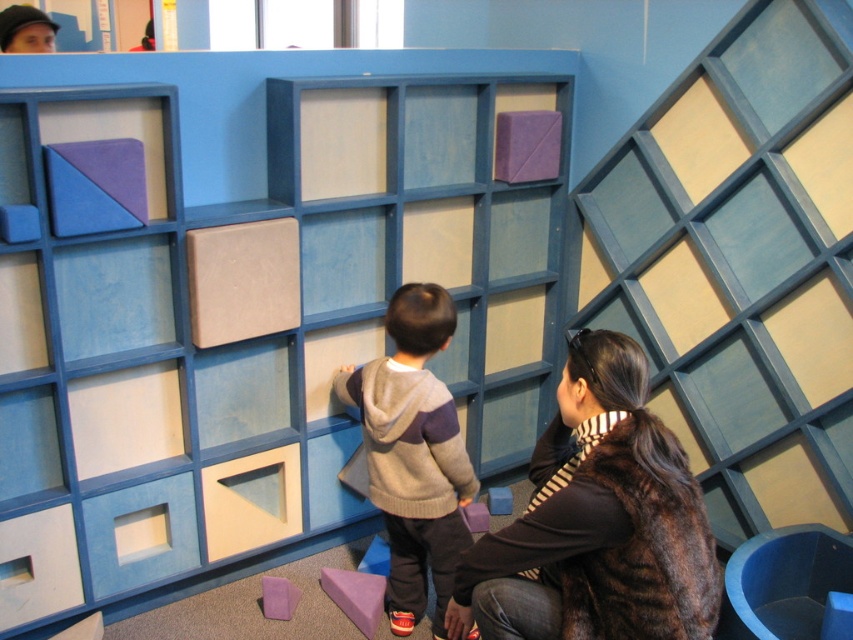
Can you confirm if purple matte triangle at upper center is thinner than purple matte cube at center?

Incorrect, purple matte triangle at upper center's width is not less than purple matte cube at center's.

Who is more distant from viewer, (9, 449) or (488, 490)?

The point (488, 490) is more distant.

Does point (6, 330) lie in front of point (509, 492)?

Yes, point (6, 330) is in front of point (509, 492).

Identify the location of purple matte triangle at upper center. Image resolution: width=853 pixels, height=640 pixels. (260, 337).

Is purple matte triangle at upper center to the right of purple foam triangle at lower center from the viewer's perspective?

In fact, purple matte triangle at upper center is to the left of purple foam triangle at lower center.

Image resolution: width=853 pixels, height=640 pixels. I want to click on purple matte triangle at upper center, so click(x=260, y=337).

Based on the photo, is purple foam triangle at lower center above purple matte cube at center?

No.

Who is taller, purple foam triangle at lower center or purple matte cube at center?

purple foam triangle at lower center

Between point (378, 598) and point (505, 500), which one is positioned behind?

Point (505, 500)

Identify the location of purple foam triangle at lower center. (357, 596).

...

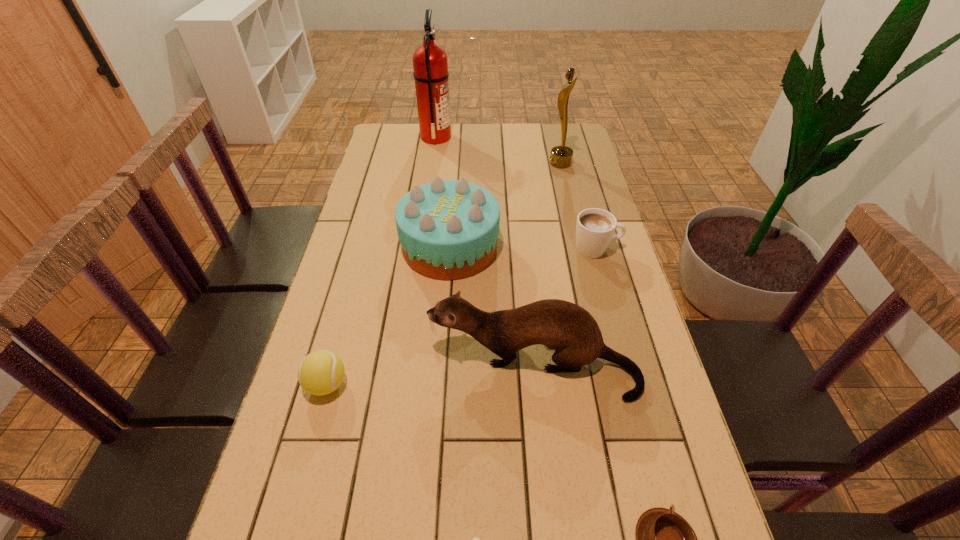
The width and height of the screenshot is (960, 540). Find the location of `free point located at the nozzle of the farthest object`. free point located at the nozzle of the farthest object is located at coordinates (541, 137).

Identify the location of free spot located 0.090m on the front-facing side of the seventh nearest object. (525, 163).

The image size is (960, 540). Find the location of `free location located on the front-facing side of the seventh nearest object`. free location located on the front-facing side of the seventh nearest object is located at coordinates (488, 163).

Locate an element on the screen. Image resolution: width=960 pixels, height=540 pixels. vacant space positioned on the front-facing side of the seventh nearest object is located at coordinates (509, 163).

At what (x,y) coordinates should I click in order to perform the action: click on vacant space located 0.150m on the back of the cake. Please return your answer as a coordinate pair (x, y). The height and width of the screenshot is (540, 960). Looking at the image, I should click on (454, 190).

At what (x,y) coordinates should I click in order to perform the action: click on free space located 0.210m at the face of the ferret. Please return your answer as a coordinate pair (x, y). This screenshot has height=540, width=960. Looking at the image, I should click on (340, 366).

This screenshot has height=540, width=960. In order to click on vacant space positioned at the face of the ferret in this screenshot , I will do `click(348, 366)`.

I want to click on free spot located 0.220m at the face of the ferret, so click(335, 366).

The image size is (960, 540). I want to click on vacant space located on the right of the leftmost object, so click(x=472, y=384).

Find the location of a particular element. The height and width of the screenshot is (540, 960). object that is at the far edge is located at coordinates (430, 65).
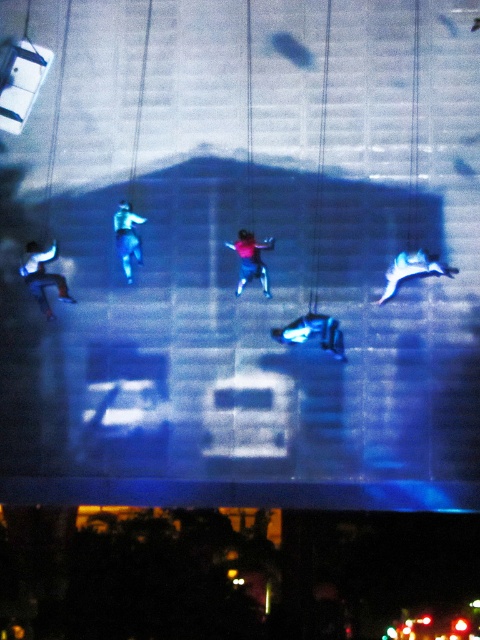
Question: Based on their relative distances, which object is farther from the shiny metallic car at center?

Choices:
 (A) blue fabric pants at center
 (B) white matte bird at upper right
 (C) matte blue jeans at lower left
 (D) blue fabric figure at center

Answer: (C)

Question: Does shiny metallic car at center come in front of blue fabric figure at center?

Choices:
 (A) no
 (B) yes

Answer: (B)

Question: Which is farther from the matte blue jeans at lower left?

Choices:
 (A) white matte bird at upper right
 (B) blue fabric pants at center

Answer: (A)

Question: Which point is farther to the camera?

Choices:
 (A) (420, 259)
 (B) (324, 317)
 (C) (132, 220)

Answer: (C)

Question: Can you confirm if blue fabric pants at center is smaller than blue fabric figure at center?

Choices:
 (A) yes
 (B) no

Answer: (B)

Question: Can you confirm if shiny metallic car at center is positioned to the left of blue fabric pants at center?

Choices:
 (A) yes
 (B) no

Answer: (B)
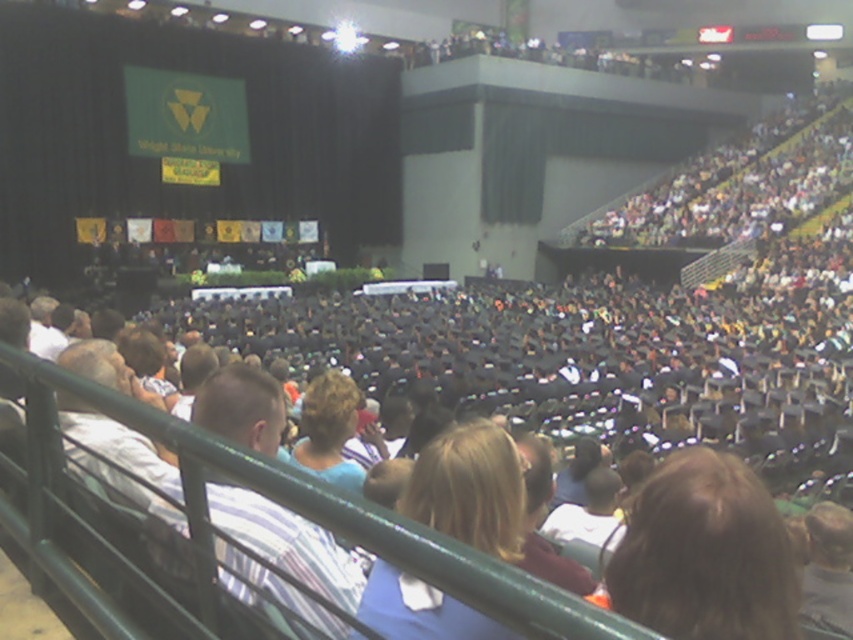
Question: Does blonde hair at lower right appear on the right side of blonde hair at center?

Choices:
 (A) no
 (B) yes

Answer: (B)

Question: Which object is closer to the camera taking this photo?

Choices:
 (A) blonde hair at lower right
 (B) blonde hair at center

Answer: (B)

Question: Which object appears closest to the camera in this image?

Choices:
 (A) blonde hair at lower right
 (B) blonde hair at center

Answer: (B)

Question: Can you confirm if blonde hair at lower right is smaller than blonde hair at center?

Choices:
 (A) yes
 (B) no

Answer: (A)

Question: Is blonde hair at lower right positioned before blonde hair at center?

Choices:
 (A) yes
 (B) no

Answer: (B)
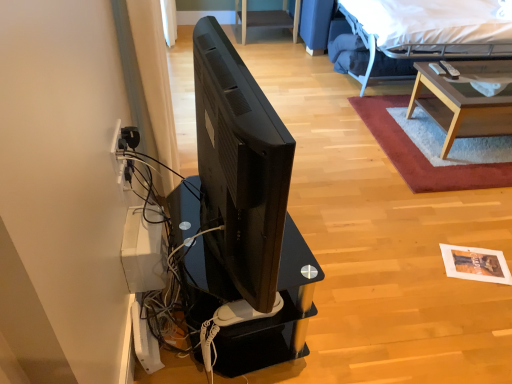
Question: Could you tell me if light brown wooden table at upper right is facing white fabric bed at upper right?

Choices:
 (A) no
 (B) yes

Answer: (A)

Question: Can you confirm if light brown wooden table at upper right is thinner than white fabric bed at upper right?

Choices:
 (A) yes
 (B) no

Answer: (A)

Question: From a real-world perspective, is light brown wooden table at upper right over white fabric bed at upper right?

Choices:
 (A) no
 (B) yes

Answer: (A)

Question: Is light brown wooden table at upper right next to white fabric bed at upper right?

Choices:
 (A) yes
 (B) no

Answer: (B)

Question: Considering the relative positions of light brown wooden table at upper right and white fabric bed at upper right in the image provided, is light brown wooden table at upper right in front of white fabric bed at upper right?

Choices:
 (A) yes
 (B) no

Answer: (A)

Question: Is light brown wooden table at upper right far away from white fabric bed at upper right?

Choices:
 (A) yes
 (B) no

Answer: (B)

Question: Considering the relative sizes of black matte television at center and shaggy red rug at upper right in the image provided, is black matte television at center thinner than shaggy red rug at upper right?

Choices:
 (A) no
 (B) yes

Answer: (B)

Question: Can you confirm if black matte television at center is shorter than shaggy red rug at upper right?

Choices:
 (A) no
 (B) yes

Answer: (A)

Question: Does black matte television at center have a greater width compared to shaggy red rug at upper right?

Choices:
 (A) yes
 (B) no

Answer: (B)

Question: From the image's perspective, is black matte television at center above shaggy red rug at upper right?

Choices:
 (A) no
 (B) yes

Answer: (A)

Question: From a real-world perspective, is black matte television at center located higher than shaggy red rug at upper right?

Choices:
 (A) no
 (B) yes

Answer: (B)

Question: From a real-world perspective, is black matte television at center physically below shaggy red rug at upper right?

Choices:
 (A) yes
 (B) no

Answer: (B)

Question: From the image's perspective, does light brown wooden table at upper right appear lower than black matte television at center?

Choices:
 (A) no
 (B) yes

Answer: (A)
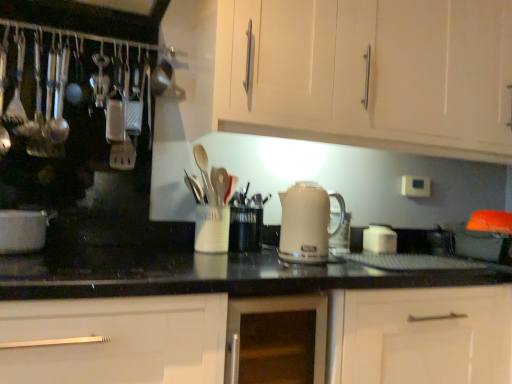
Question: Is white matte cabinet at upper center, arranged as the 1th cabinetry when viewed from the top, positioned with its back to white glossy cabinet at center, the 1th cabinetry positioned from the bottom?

[Job] Rewrite the lines beginning with the one that contains "Question: Which point" and continuing through the one that contains "Question: Which object is", with "blue fabric pants" replaced by "blue denim pants" and everything else unchanged. Leave the pictures out of your answer.

[Reply to the task]
Question: Which point is farther to the camera?

Choices:
 (A) (420, 259)
 (B) (324, 317)
 (C) (132, 220)

Answer: (C)

Question: Can you confirm if blue denim pants at center is smaller than blue fabric figure at center?

Choices:
 (A) yes
 (B) no

Answer: (B)

Question: Can you confirm if shiny metallic car at center is positioned to the left of blue denim pants at center?

Choices:
 (A) yes
 (B) no

Answer: (B)
Question: Does blonde hair at lower right appear on the right side of blonde hair at center?

Choices:
 (A) no
 (B) yes

Answer: (B)

Question: Which object is closer to the camera taking this photo?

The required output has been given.